● Given data:

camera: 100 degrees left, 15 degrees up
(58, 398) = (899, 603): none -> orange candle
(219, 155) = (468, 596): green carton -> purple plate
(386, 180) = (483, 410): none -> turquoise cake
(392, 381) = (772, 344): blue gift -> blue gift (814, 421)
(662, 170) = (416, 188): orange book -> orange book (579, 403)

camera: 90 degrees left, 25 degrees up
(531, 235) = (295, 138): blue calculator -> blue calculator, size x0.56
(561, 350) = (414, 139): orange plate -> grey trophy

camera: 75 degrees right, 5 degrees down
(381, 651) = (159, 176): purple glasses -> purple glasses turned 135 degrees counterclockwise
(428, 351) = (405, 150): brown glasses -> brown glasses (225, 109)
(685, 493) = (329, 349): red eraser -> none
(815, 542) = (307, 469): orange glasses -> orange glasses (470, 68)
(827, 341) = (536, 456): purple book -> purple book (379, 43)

==

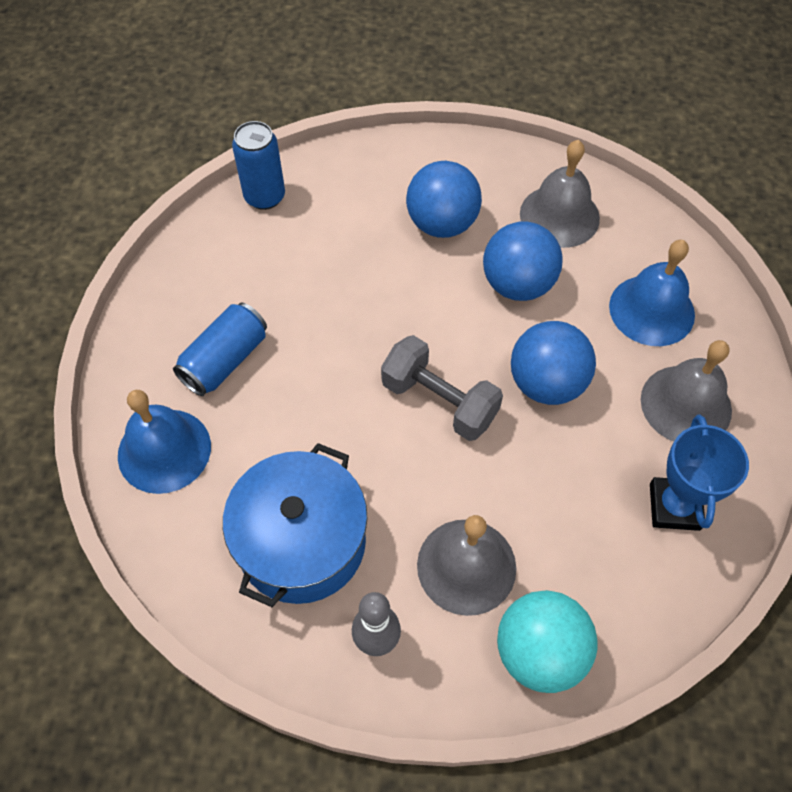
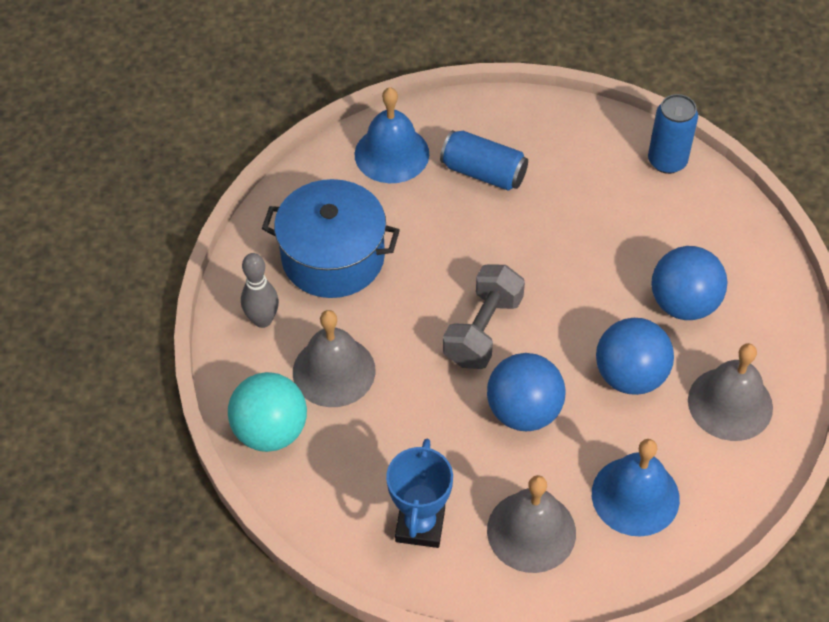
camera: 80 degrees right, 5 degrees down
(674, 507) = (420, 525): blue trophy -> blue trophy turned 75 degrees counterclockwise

==

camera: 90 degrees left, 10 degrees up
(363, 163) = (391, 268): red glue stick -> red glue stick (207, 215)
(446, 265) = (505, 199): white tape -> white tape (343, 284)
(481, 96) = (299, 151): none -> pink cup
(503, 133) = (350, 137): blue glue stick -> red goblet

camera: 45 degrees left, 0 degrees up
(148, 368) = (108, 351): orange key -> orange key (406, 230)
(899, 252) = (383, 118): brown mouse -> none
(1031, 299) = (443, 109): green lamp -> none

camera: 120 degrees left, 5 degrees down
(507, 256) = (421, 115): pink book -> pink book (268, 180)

● What you have to do:
The expected output is exactly the lines of the listing above between the line holding "(662, 170) = (416, 188): orange" and the line holding "camera: 75 degrees right, 5 degrees down", inclusive.

● Output for this task:
(662, 170) = (416, 188): orange book -> orange book (579, 403)

camera: 90 degrees left, 25 degrees up
(531, 235) = (295, 138): blue calculator -> blue calculator, size x0.56
(561, 350) = (414, 139): orange plate -> grey trophy

camera: 75 degrees right, 5 degrees down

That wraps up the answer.